Exercise inputs: Begin
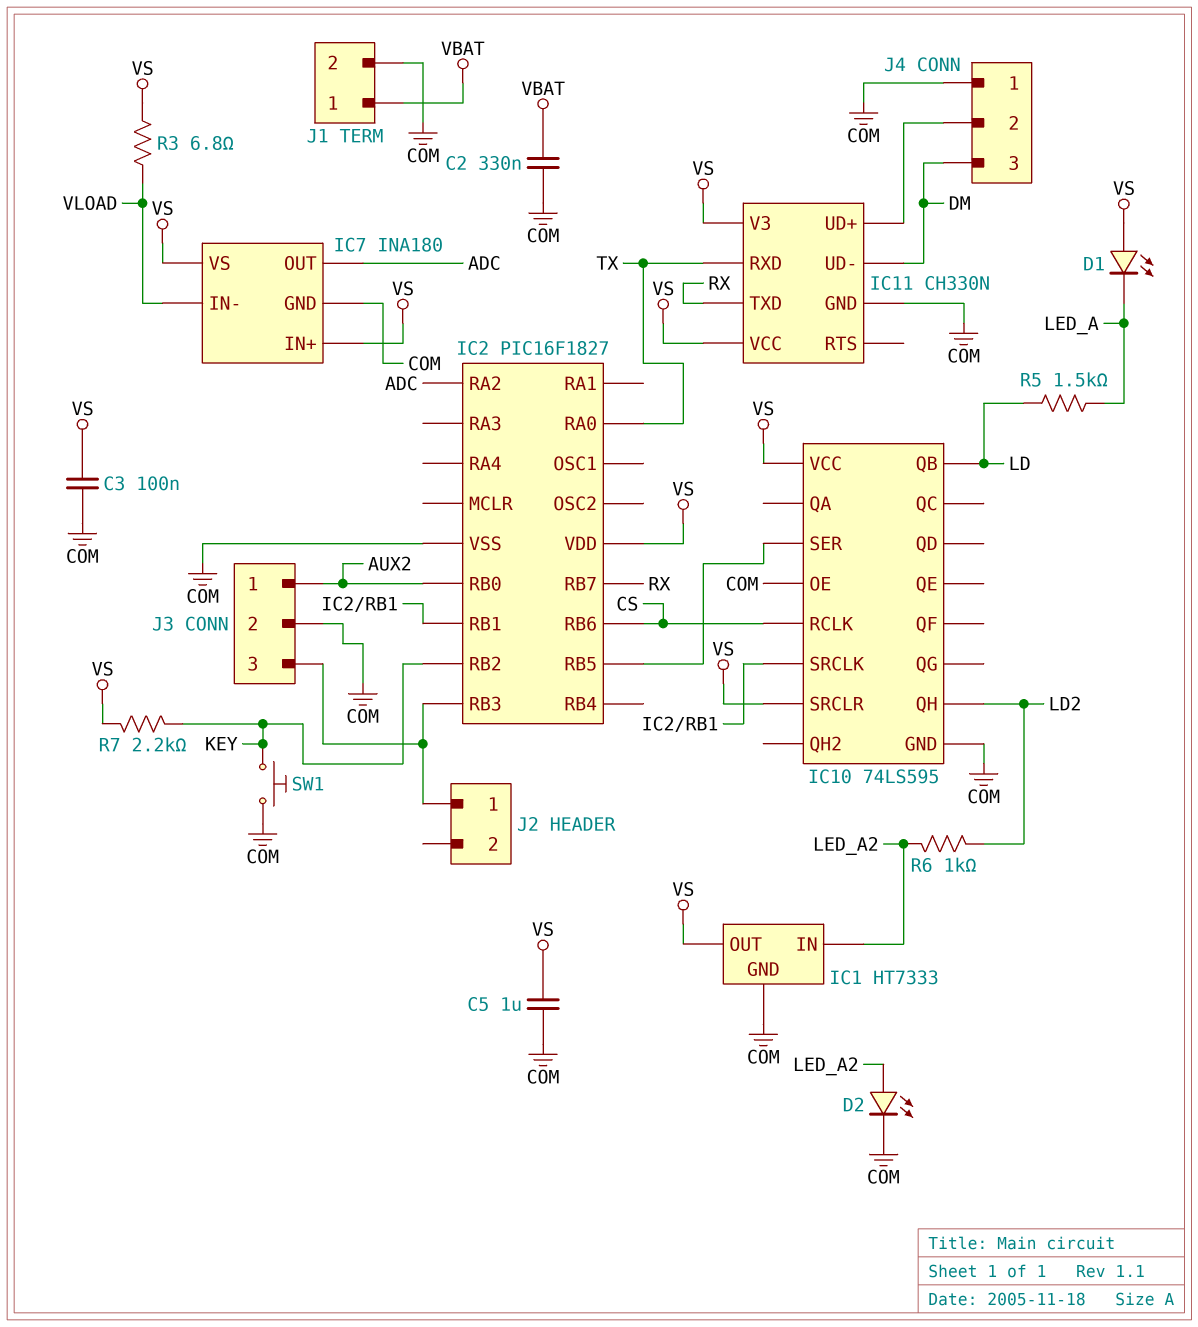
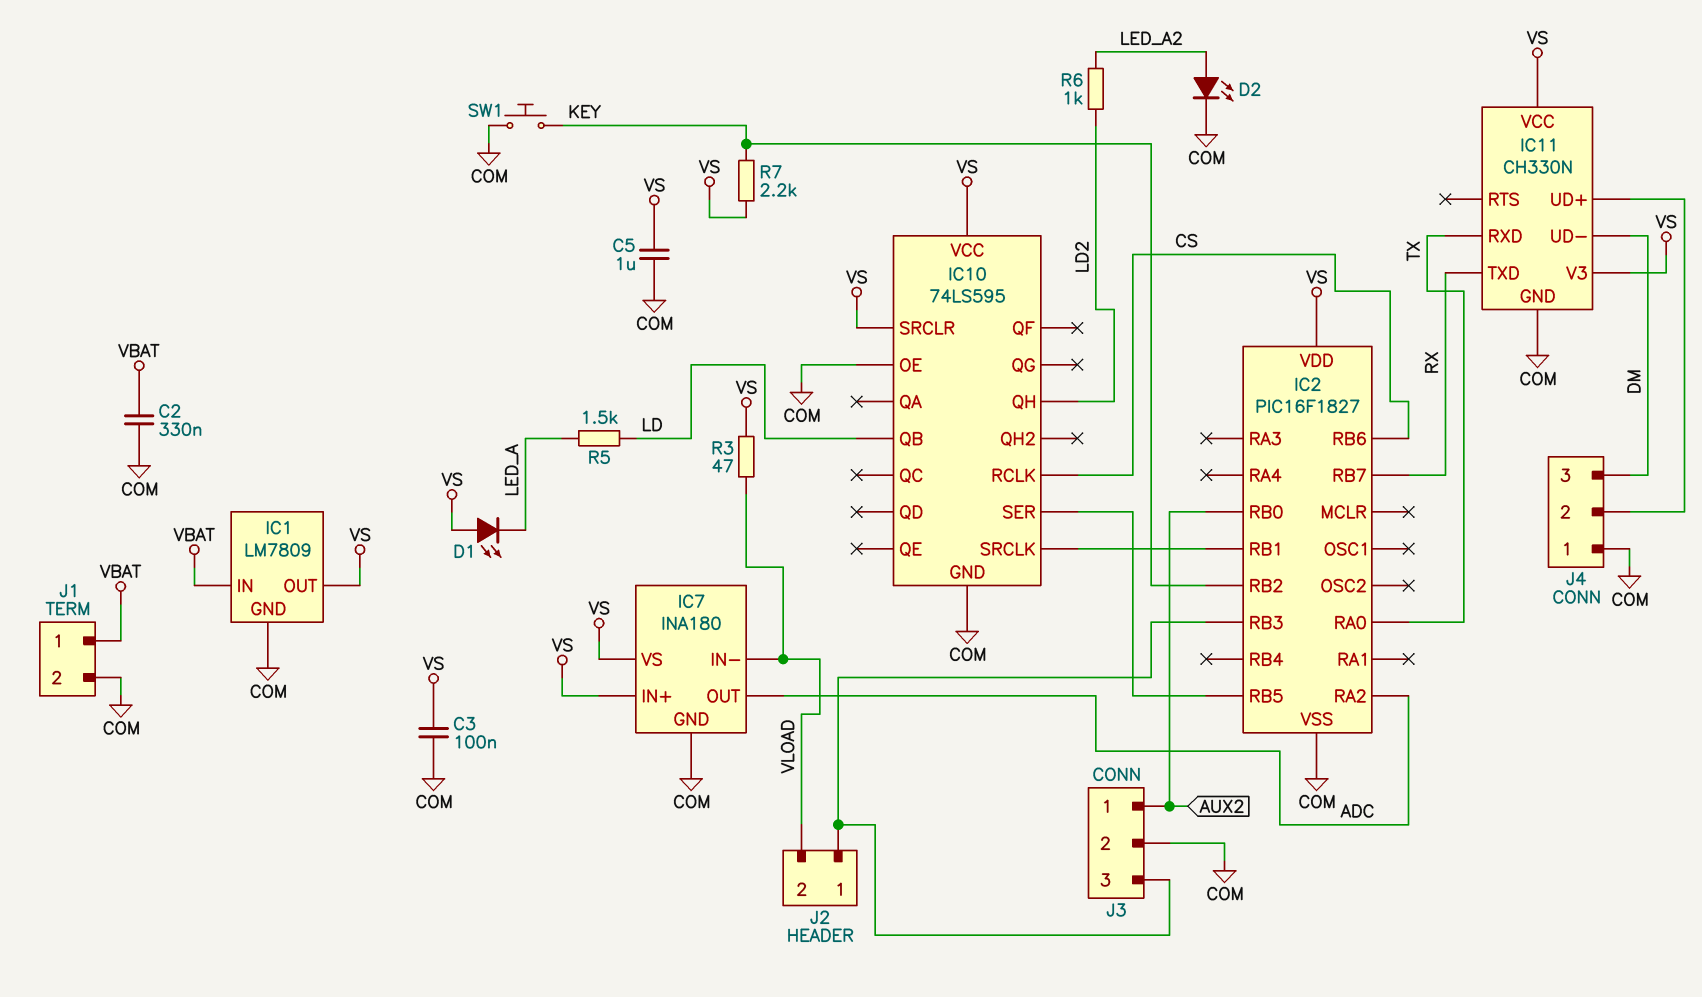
IC1: HT7333 -> LM7809
IC1 pin IN: LED_A2 -> VBAT
J2 pin 2: none -> VLOAD
R3: 6.8 (VLOAD, VS) -> 47 (VLOAD, VS)

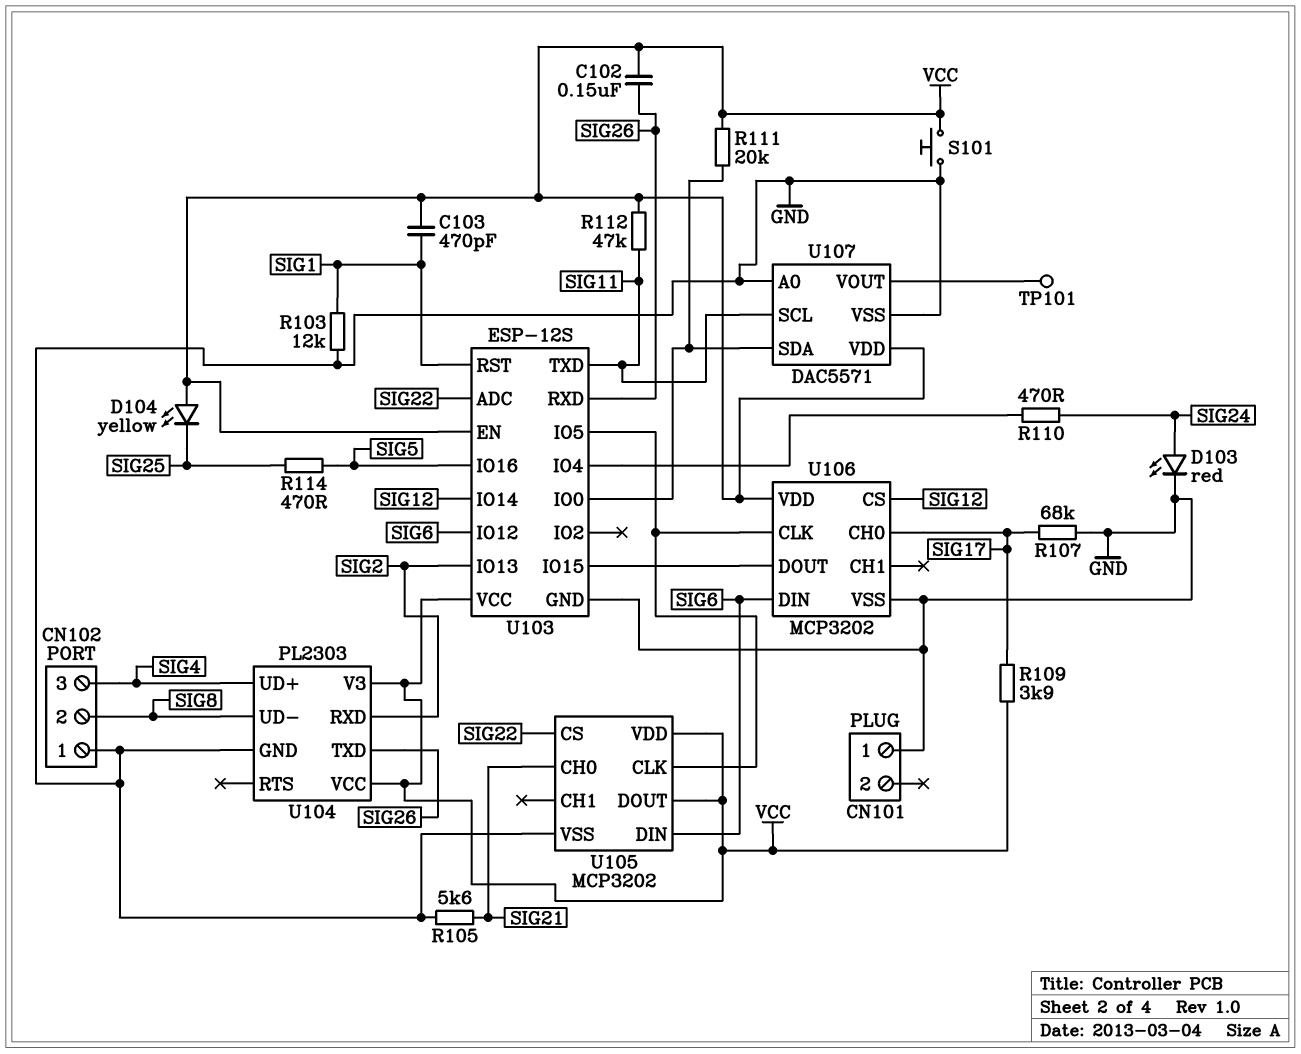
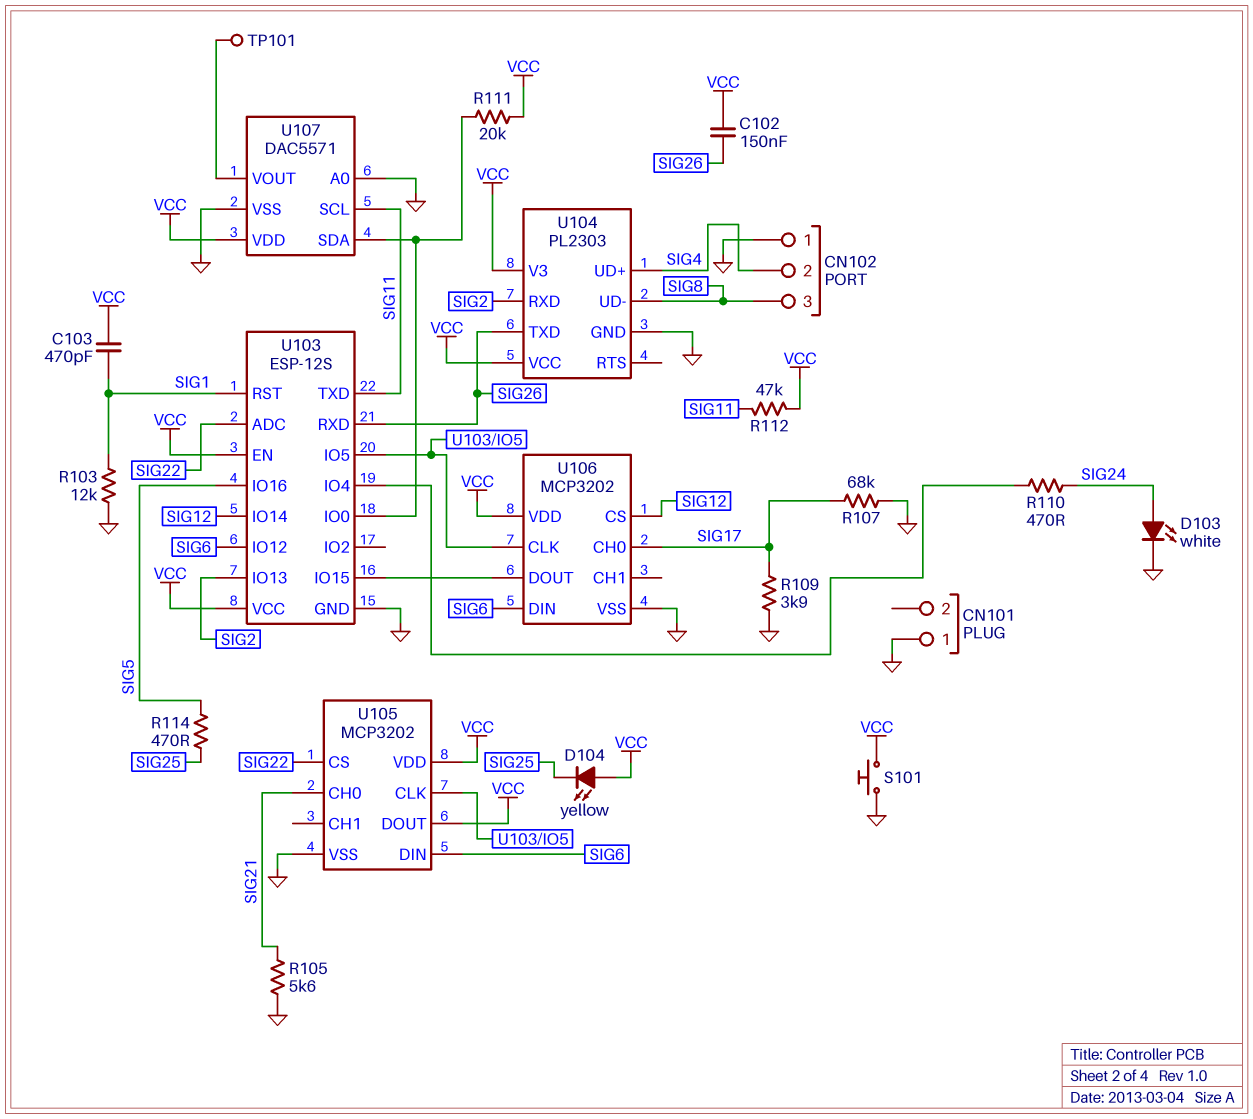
CN102 pin 2: SIG8 -> SIG4
CN102 pin 3: SIG4 -> SIG8
D103: LED red (A SIG24, K GND) -> LED white (A SIG24, K GND)
R109: 3.9k (SIG17, VCC) -> 3.9k (GND, SIG17)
Exercise inputs: End
» **Exercise description**
Copy out all of the entries exactly as they stand, with no pictures in your copy.

» **Solution to the problem**
IC1: HT7333 -> LM7809
IC1 pin IN: LED_A2 -> VBAT
J2 pin 2: none -> VLOAD
R3: 6.8 (VLOAD, VS) -> 47 (VLOAD, VS)

CN102 pin 2: SIG8 -> SIG4
CN102 pin 3: SIG4 -> SIG8
D103: LED red (A SIG24, K GND) -> LED white (A SIG24, K GND)
R109: 3.9k (SIG17, VCC) -> 3.9k (GND, SIG17)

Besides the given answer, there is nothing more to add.